What you give back should be exactly the opening lines of the data, ending with the line that contains "C4: none -> 100nF (GND, N8)" and including it.

Supplied entries: Begin

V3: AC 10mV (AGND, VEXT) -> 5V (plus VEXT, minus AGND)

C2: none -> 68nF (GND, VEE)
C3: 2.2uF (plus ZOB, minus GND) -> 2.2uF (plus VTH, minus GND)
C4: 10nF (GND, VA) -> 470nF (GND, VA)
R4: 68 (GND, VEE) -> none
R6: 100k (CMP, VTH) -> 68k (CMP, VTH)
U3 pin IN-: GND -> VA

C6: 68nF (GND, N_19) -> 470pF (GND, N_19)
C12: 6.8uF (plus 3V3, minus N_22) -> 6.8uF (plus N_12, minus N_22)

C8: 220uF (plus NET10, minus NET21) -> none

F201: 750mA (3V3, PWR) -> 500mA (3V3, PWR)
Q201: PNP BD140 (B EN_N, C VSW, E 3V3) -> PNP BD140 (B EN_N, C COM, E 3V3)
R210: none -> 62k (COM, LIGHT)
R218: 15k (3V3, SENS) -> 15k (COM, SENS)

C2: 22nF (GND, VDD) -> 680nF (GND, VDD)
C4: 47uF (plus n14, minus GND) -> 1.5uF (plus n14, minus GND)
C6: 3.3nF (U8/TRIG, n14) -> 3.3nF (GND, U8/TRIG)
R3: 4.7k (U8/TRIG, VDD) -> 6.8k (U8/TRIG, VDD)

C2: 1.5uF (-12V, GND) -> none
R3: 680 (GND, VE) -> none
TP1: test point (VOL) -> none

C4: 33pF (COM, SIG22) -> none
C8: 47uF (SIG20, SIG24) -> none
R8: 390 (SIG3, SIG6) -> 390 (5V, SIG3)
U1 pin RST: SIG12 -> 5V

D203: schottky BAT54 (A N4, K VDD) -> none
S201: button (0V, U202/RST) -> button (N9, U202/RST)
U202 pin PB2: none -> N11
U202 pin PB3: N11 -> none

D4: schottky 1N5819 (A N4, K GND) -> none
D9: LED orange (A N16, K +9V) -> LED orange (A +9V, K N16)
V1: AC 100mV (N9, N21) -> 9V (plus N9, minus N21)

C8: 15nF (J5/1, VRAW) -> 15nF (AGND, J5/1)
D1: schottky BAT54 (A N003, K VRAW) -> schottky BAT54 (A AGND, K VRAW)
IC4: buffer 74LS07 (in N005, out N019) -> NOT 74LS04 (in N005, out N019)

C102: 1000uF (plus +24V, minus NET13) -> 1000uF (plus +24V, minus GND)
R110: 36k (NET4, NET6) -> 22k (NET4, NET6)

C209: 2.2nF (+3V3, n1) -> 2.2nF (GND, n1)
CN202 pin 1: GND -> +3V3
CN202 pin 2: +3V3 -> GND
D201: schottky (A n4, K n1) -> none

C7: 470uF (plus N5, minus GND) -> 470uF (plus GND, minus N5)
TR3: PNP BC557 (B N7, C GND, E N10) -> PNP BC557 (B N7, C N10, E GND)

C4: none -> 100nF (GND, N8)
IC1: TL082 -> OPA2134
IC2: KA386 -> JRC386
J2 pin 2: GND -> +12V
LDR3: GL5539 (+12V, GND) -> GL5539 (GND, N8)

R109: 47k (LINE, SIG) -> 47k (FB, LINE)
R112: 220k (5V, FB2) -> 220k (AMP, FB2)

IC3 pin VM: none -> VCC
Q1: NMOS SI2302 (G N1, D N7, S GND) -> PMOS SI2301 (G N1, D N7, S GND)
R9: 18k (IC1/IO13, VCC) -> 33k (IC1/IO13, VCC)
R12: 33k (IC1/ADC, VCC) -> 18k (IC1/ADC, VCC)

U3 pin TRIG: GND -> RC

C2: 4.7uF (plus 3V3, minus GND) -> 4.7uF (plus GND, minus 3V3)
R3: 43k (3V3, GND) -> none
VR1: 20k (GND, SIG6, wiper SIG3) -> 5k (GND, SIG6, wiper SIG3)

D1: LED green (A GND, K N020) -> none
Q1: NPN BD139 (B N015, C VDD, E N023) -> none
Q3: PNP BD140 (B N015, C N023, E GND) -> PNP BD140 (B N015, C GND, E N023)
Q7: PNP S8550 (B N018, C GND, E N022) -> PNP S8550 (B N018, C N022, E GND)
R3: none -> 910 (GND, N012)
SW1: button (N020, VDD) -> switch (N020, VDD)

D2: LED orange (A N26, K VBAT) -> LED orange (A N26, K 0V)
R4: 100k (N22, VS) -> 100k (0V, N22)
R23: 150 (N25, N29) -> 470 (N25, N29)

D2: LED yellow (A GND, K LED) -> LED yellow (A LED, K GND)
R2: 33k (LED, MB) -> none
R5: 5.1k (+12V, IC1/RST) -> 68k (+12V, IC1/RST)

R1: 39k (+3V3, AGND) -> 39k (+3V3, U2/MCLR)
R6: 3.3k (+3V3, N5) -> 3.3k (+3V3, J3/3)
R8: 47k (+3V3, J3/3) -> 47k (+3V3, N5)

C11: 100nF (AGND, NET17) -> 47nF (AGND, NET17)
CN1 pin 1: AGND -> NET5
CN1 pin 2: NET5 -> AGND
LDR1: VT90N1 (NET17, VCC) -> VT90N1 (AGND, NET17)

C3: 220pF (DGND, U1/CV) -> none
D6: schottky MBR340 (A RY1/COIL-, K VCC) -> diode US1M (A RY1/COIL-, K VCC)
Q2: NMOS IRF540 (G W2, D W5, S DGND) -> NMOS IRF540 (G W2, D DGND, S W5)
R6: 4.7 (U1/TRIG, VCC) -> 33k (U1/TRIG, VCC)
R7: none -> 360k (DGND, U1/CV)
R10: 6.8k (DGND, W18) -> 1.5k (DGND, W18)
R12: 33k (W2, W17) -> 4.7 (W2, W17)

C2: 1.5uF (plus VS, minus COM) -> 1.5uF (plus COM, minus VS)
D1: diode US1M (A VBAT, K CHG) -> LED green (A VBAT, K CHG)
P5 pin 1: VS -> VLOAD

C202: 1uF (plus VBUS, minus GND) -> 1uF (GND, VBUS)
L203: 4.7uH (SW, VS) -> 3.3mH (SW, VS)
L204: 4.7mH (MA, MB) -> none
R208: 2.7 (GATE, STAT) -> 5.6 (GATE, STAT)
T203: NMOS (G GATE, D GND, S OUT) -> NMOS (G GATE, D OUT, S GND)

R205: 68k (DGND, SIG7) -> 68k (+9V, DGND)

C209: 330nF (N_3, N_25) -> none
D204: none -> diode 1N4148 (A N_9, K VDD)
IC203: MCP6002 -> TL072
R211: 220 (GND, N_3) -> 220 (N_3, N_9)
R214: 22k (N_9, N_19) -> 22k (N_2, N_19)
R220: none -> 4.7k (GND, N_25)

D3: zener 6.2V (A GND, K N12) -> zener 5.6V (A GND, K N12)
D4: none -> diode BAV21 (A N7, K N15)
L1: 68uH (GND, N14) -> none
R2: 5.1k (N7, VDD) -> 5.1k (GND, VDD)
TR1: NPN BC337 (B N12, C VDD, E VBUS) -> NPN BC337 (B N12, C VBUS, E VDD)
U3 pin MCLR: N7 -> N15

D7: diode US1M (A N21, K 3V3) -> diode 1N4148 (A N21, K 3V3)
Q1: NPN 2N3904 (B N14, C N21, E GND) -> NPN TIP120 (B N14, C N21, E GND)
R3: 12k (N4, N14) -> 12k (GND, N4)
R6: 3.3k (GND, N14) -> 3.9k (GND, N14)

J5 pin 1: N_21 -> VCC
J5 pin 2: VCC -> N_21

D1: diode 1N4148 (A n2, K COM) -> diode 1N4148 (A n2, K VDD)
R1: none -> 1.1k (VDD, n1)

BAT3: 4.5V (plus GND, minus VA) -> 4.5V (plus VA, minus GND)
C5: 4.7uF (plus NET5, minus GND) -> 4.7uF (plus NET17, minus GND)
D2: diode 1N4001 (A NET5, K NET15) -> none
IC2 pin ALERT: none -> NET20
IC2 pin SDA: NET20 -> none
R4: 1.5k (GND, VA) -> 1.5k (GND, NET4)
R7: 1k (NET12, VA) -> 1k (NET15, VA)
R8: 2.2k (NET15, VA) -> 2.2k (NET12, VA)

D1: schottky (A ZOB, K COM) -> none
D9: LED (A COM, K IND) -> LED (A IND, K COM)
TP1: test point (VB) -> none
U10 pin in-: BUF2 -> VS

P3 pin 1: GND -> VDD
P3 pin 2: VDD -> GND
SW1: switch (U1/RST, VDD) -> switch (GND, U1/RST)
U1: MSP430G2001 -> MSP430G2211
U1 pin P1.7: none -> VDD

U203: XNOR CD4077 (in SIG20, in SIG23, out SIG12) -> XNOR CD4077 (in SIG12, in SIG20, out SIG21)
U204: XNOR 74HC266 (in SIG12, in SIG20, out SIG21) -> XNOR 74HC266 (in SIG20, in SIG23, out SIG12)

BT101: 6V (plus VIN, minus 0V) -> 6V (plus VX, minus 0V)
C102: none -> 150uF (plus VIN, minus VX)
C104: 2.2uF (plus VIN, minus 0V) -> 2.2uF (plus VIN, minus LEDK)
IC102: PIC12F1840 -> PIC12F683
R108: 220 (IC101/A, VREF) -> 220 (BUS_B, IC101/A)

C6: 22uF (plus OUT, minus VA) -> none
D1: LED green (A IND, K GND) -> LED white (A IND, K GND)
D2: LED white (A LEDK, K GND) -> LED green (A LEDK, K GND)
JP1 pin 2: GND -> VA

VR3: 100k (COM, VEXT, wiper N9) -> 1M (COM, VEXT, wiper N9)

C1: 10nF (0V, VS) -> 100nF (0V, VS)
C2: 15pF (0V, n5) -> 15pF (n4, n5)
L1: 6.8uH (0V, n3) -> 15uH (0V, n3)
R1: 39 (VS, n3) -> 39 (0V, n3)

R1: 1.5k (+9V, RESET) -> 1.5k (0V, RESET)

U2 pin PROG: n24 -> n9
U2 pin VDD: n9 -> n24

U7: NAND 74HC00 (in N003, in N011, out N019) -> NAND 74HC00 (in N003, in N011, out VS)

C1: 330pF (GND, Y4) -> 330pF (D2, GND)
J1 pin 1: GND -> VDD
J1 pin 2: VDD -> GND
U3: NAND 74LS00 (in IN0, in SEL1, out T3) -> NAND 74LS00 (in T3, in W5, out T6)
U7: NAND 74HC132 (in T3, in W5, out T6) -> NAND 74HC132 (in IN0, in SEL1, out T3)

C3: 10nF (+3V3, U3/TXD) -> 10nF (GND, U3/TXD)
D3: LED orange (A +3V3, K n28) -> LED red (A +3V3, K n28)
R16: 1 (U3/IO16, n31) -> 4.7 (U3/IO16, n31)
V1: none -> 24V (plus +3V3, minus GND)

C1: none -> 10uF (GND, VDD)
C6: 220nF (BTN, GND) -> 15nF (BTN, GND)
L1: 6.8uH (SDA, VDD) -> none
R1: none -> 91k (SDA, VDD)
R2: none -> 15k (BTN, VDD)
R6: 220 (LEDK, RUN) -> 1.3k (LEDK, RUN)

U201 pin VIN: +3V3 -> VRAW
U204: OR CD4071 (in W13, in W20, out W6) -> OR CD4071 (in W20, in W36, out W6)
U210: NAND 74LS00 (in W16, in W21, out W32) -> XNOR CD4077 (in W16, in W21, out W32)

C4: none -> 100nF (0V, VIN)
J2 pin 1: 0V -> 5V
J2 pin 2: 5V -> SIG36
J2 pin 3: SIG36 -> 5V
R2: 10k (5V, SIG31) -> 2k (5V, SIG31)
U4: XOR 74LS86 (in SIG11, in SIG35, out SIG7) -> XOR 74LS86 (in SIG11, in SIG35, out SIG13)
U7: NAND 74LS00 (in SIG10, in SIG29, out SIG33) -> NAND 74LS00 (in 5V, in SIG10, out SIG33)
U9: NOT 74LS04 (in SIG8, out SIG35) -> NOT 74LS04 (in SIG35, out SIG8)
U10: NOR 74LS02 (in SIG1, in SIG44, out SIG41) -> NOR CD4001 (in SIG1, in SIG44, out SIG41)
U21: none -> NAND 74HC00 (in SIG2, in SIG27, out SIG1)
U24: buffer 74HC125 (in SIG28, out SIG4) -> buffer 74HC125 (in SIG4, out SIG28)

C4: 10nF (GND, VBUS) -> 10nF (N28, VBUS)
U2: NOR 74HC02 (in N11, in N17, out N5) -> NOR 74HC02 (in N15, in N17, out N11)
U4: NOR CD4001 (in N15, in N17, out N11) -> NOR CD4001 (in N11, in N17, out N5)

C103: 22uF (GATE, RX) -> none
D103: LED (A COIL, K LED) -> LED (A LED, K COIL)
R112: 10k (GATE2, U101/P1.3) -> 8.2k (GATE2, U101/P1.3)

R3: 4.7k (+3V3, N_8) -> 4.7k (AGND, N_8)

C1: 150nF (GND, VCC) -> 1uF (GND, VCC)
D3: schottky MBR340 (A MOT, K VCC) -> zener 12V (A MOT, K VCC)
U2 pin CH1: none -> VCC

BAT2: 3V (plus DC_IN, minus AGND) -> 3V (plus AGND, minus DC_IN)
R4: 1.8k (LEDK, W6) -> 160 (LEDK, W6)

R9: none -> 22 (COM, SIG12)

Supplied entries: End

Reply =>
V3: AC 10mV (AGND, VEXT) -> 5V (plus VEXT, minus AGND)

C2: none -> 68nF (GND, VEE)
C3: 2.2uF (plus ZOB, minus GND) -> 2.2uF (plus VTH, minus GND)
C4: 10nF (GND, VA) -> 470nF (GND, VA)
R4: 68 (GND, VEE) -> none
R6: 100k (CMP, VTH) -> 68k (CMP, VTH)
U3 pin IN-: GND -> VA

C6: 68nF (GND, N_19) -> 470pF (GND, N_19)
C12: 6.8uF (plus 3V3, minus N_22) -> 6.8uF (plus N_12, minus N_22)

C8: 220uF (plus NET10, minus NET21) -> none

F201: 750mA (3V3, PWR) -> 500mA (3V3, PWR)
Q201: PNP BD140 (B EN_N, C VSW, E 3V3) -> PNP BD140 (B EN_N, C COM, E 3V3)
R210: none -> 62k (COM, LIGHT)
R218: 15k (3V3, SENS) -> 15k (COM, SENS)

C2: 22nF (GND, VDD) -> 680nF (GND, VDD)
C4: 47uF (plus n14, minus GND) -> 1.5uF (plus n14, minus GND)
C6: 3.3nF (U8/TRIG, n14) -> 3.3nF (GND, U8/TRIG)
R3: 4.7k (U8/TRIG, VDD) -> 6.8k (U8/TRIG, VDD)

C2: 1.5uF (-12V, GND) -> none
R3: 680 (GND, VE) -> none
TP1: test point (VOL) -> none

C4: 33pF (COM, SIG22) -> none
C8: 47uF (SIG20, SIG24) -> none
R8: 390 (SIG3, SIG6) -> 390 (5V, SIG3)
U1 pin RST: SIG12 -> 5V

D203: schottky BAT54 (A N4, K VDD) -> none
S201: button (0V, U202/RST) -> button (N9, U202/RST)
U202 pin PB2: none -> N11
U202 pin PB3: N11 -> none

D4: schottky 1N5819 (A N4, K GND) -> none
D9: LED orange (A N16, K +9V) -> LED orange (A +9V, K N16)
V1: AC 100mV (N9, N21) -> 9V (plus N9, minus N21)

C8: 15nF (J5/1, VRAW) -> 15nF (AGND, J5/1)
D1: schottky BAT54 (A N003, K VRAW) -> schottky BAT54 (A AGND, K VRAW)
IC4: buffer 74LS07 (in N005, out N019) -> NOT 74LS04 (in N005, out N019)

C102: 1000uF (plus +24V, minus NET13) -> 1000uF (plus +24V, minus GND)
R110: 36k (NET4, NET6) -> 22k (NET4, NET6)

C209: 2.2nF (+3V3, n1) -> 2.2nF (GND, n1)
CN202 pin 1: GND -> +3V3
CN202 pin 2: +3V3 -> GND
D201: schottky (A n4, K n1) -> none

C7: 470uF (plus N5, minus GND) -> 470uF (plus GND, minus N5)
TR3: PNP BC557 (B N7, C GND, E N10) -> PNP BC557 (B N7, C N10, E GND)

C4: none -> 100nF (GND, N8)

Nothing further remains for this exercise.